Exercise brief -
The entries follow. Copy every line in which "purple" appears.

(Data extracts)

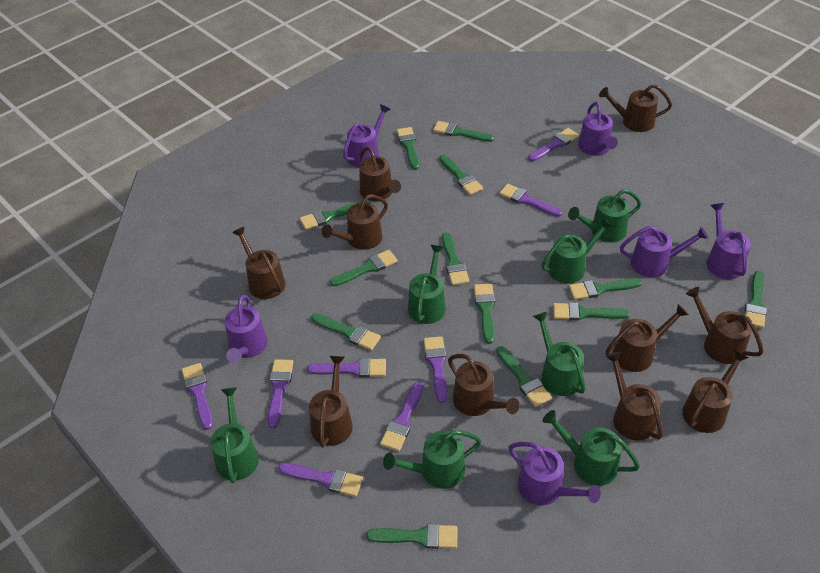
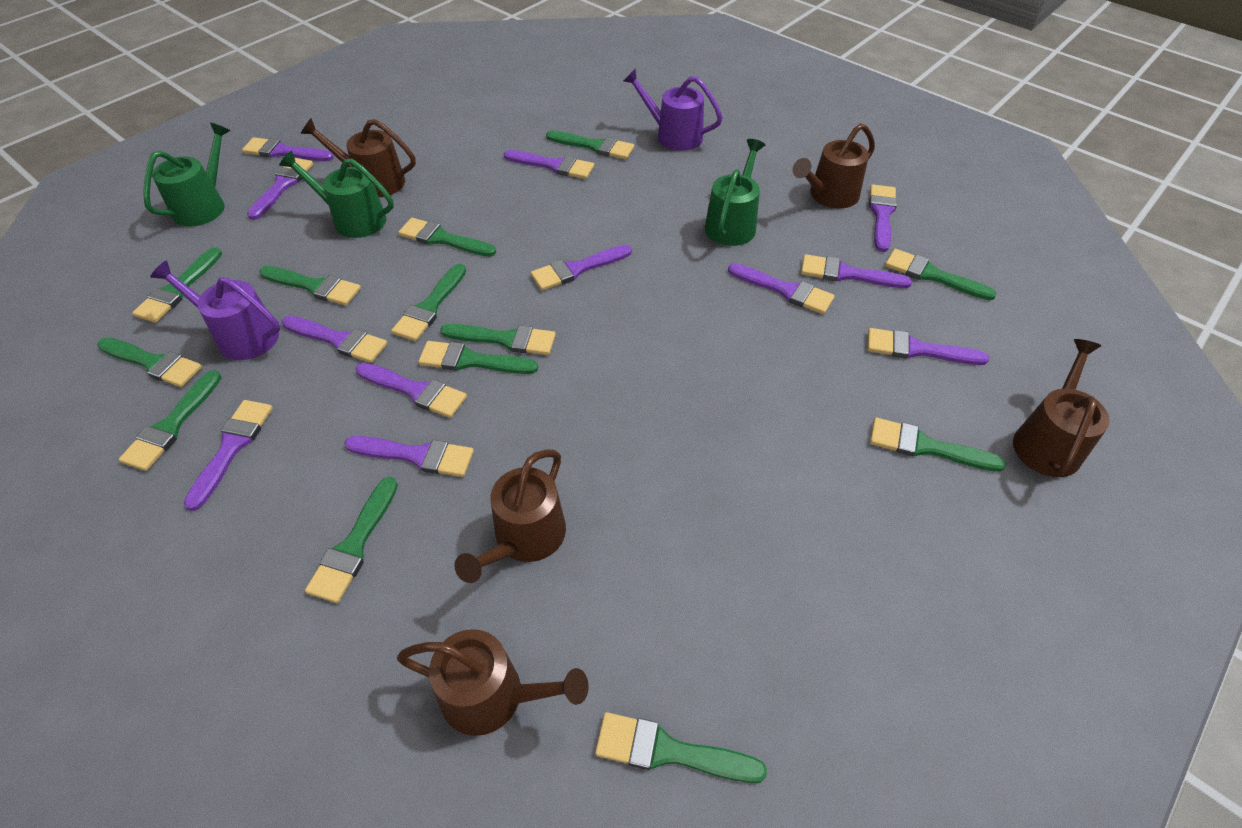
brown watering can: 10 -> 5
green watering can: 7 -> 3
purple brush: 8 -> 12
purple watering can: 6 -> 2

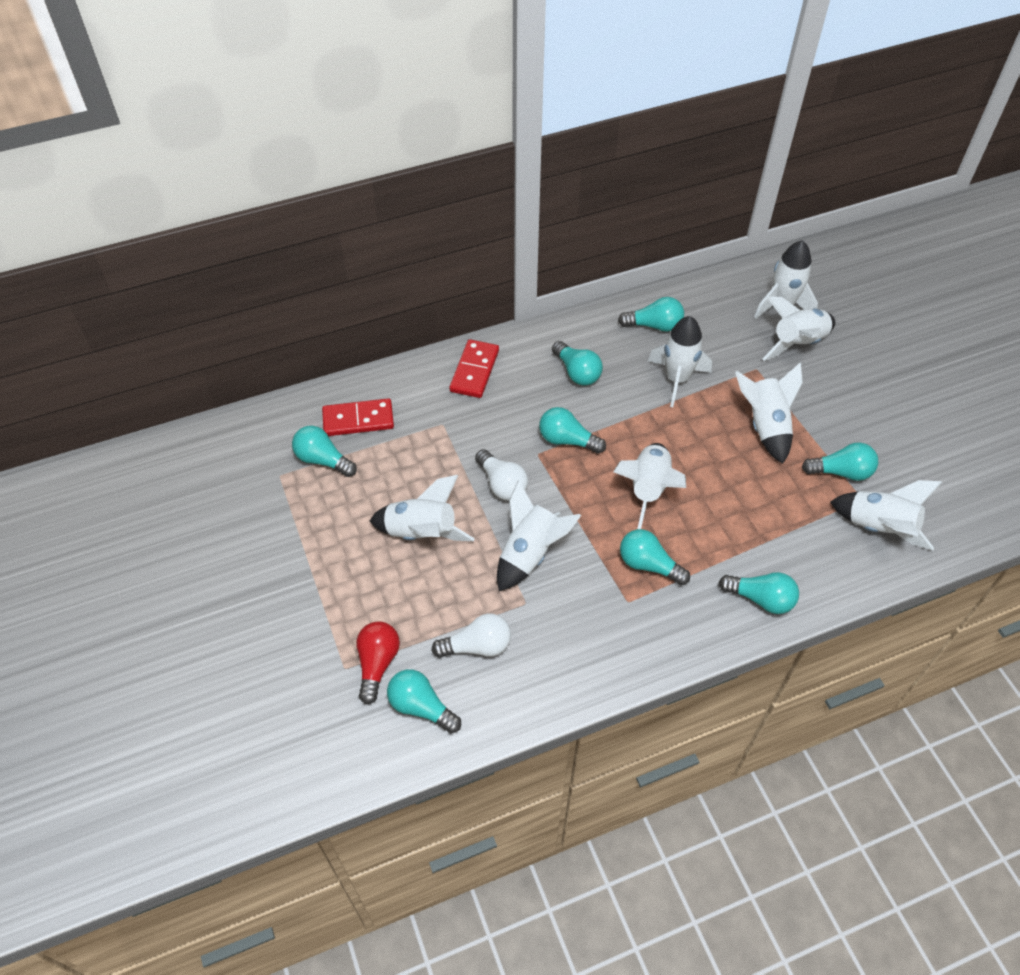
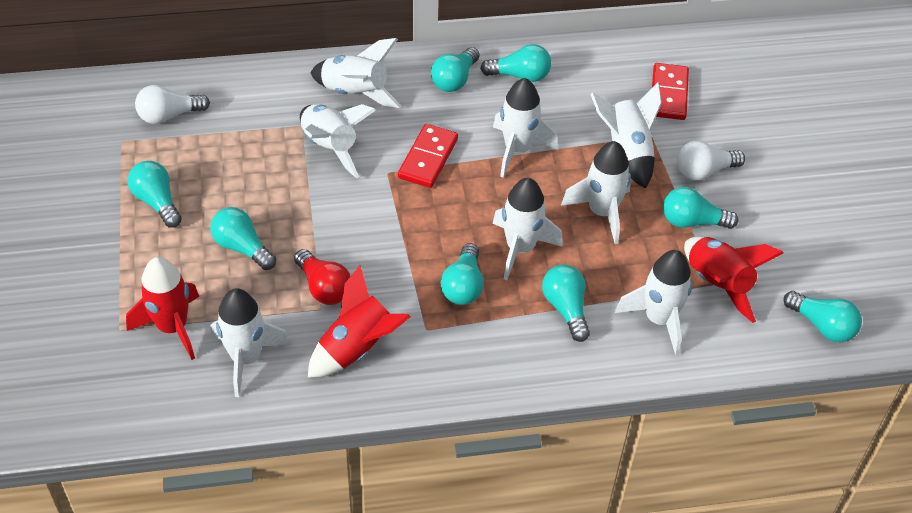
red rocket: 0 -> 3

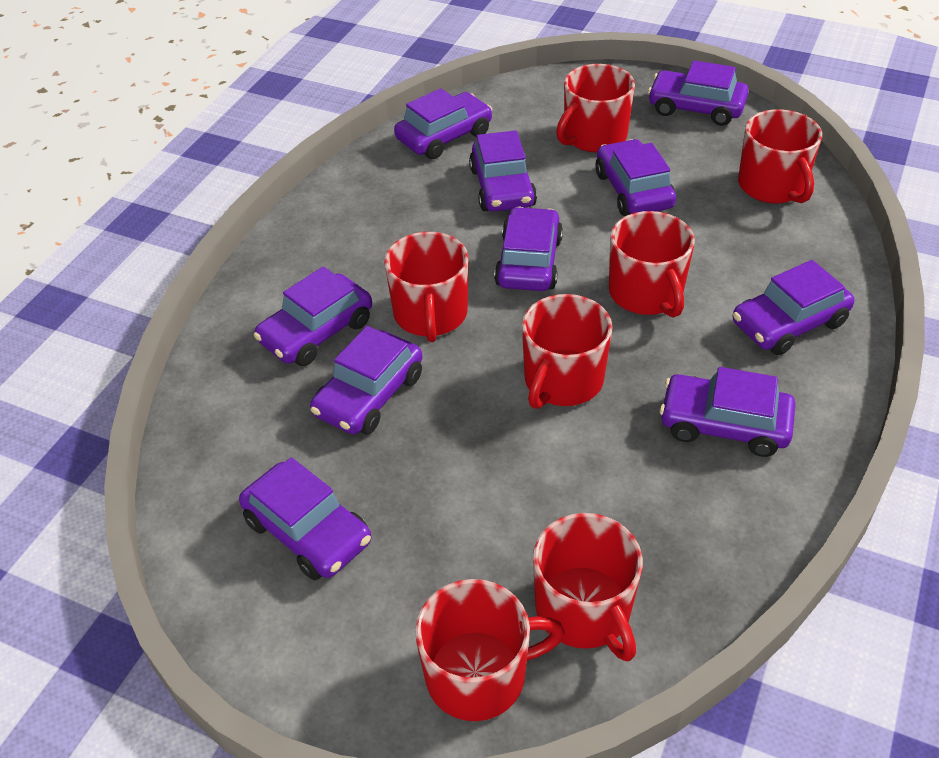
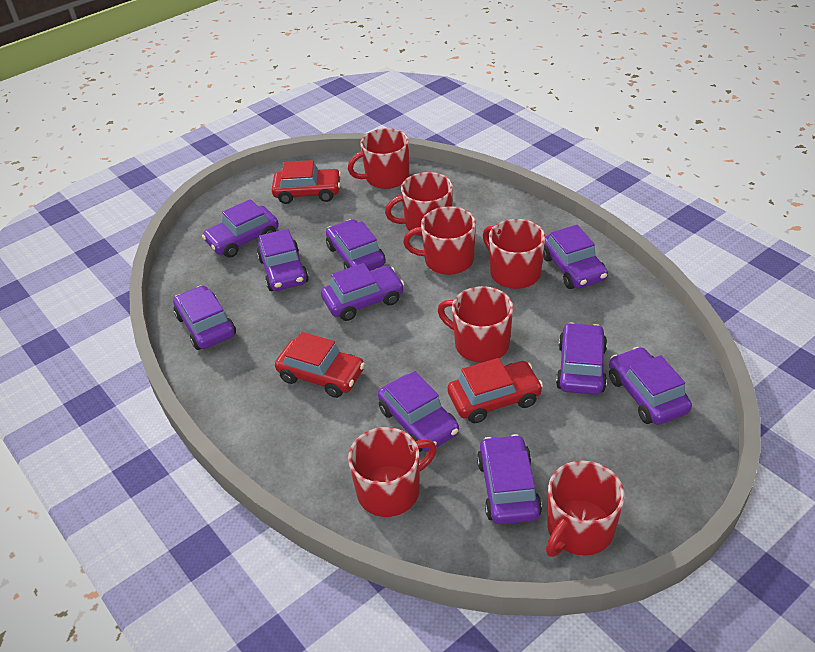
red car: 0 -> 3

(End Data extracts)

Answer box -
purple brush: 8 -> 12
purple watering can: 6 -> 2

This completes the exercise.